Coordinate-based object records:
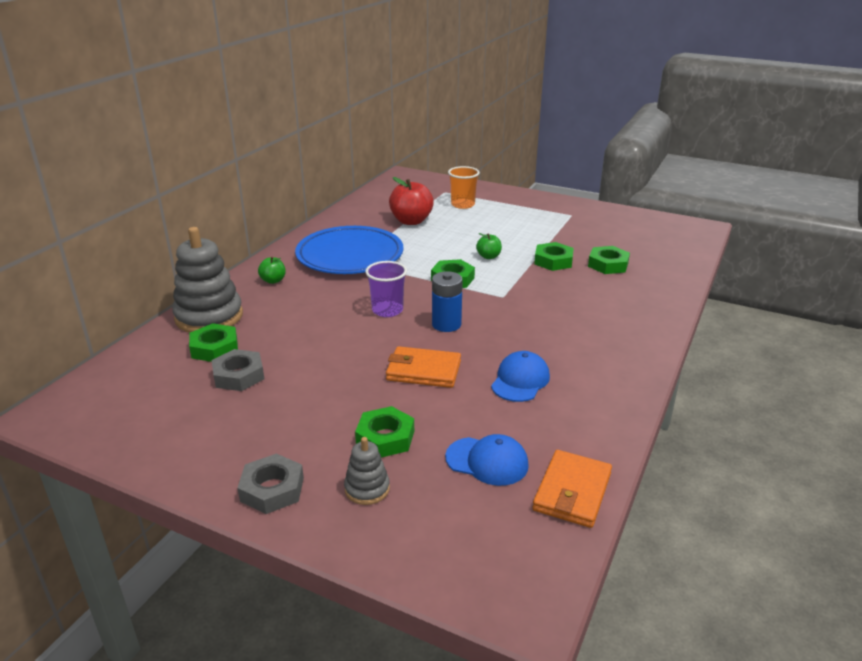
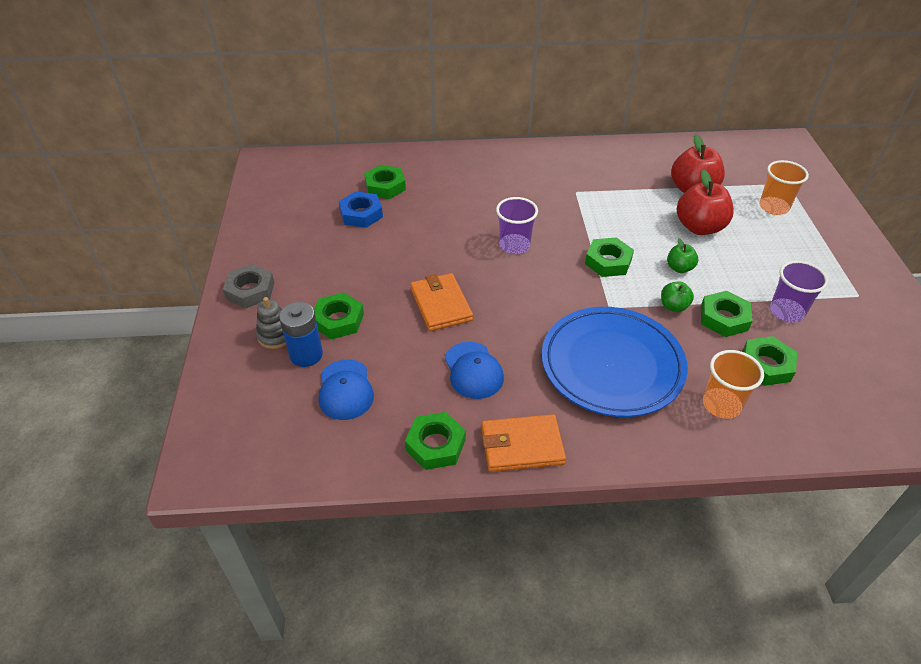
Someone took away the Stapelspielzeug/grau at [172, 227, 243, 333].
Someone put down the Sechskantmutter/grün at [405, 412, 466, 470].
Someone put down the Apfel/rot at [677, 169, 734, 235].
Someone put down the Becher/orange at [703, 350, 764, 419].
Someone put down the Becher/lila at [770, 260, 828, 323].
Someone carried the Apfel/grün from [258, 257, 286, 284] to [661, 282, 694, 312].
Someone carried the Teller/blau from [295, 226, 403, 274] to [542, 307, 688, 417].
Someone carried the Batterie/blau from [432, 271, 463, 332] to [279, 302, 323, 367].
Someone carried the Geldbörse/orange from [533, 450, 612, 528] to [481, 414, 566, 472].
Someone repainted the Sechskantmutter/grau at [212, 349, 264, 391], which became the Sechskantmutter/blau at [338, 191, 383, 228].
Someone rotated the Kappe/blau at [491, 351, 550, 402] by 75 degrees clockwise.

==

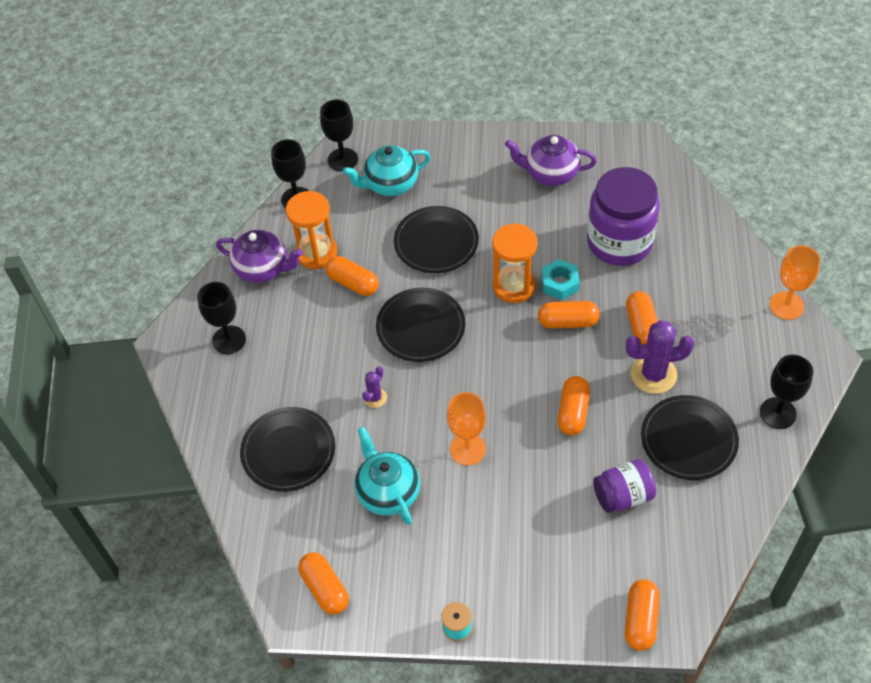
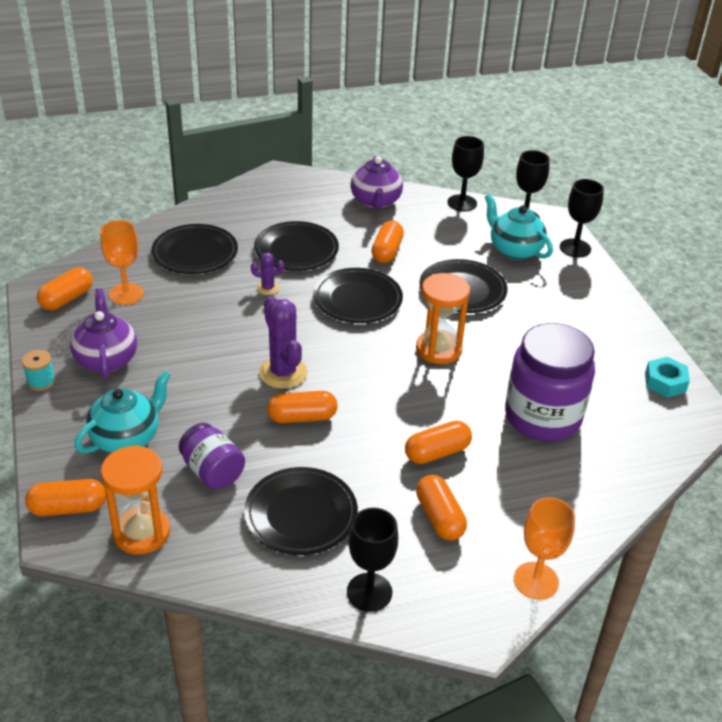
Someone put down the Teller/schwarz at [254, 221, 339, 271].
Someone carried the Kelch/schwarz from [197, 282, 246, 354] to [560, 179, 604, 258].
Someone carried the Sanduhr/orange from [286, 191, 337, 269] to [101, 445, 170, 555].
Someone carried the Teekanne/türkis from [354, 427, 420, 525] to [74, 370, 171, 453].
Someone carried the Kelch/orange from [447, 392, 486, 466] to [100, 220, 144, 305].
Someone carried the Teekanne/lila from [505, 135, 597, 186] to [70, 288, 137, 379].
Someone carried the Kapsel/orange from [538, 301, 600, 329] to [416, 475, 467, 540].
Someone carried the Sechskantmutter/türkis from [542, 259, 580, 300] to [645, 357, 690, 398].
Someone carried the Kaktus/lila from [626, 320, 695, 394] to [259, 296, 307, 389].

EXERCISE REQUIREMENTS:
The lines in the entries above that carry the word "schwarz" must be copied.

SOLUTION:
Someone put down the Teller/schwarz at [254, 221, 339, 271].
Someone carried the Kelch/schwarz from [197, 282, 246, 354] to [560, 179, 604, 258].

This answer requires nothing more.